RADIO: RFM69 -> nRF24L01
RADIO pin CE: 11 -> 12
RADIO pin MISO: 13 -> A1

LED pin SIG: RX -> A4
==
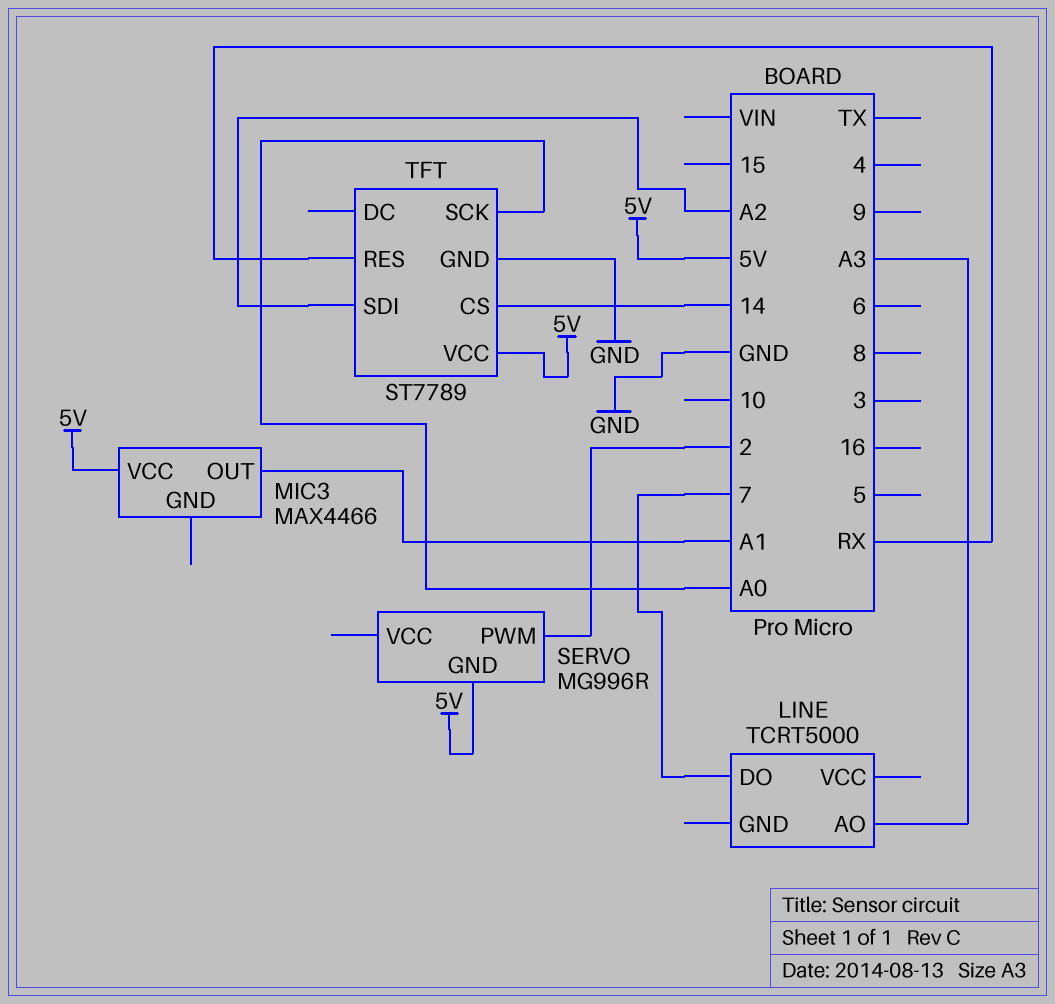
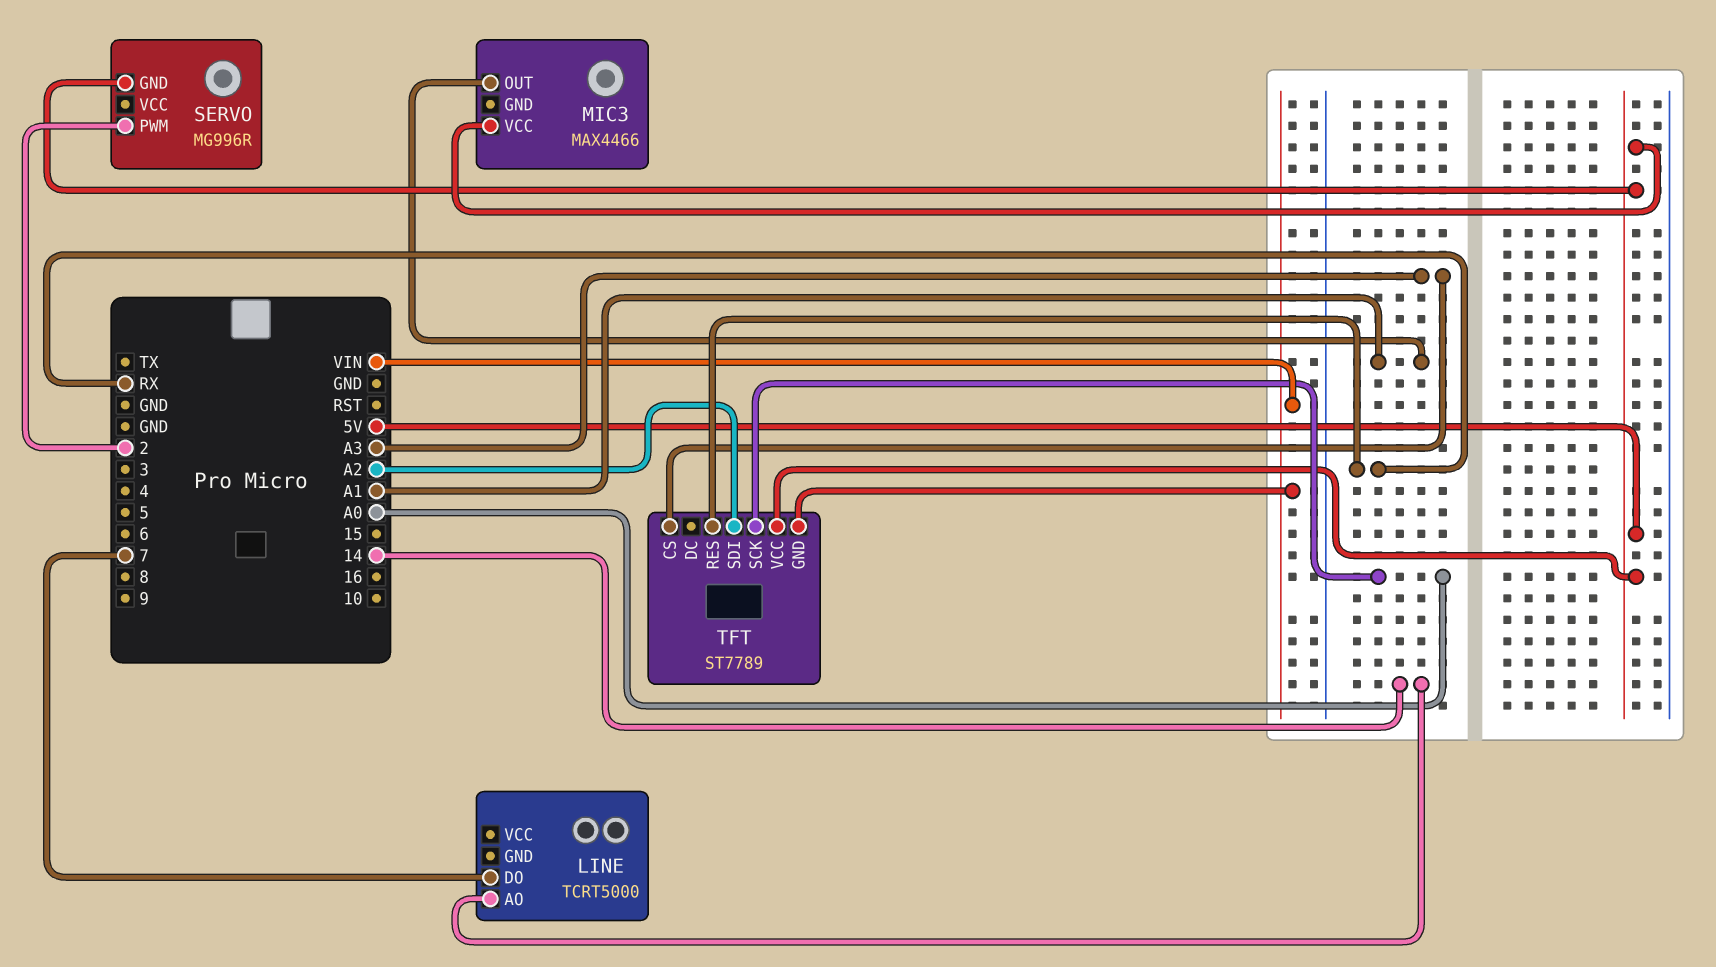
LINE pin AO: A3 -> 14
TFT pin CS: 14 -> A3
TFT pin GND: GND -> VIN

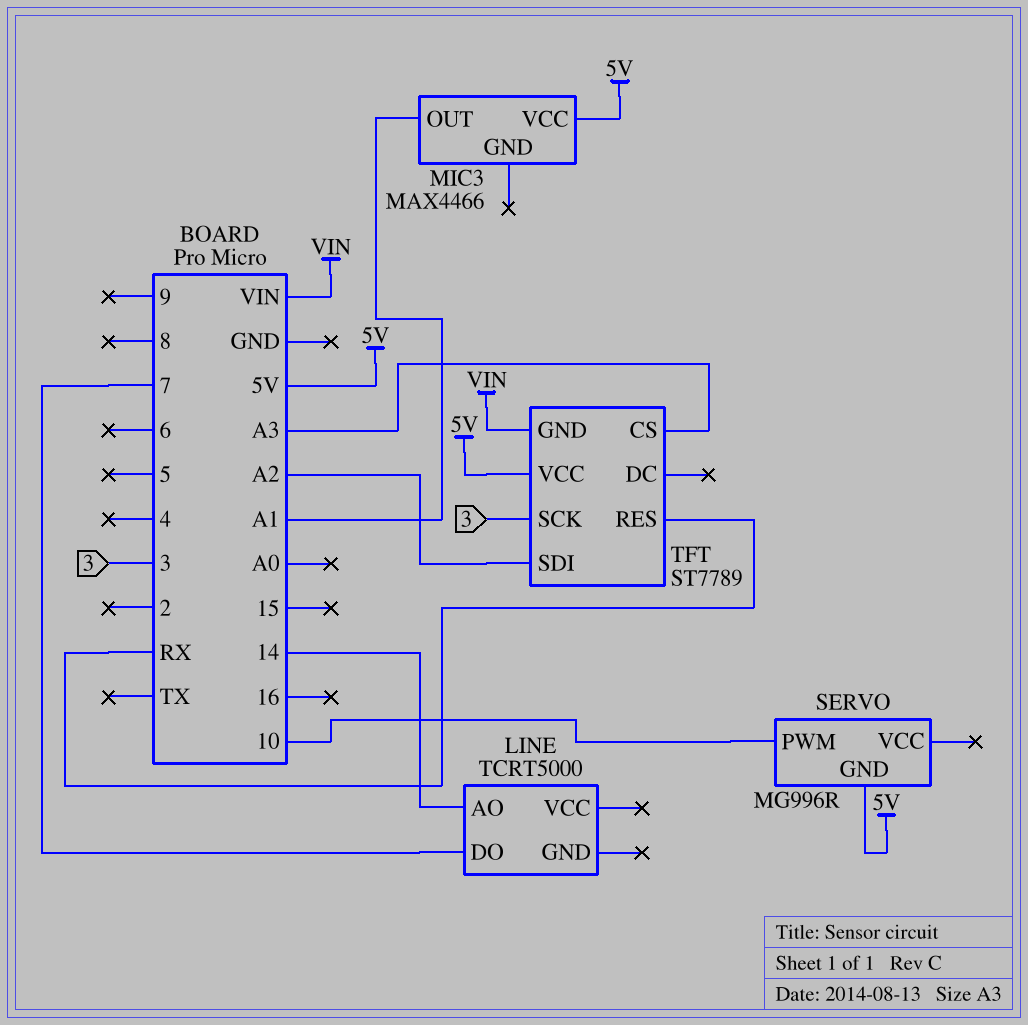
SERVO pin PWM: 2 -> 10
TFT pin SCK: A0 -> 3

WHAT IS EXPECTED:
Number of lines holding "RADIO" in the material: state it with no other words.

ANSWER TO THE EXERCISE:
3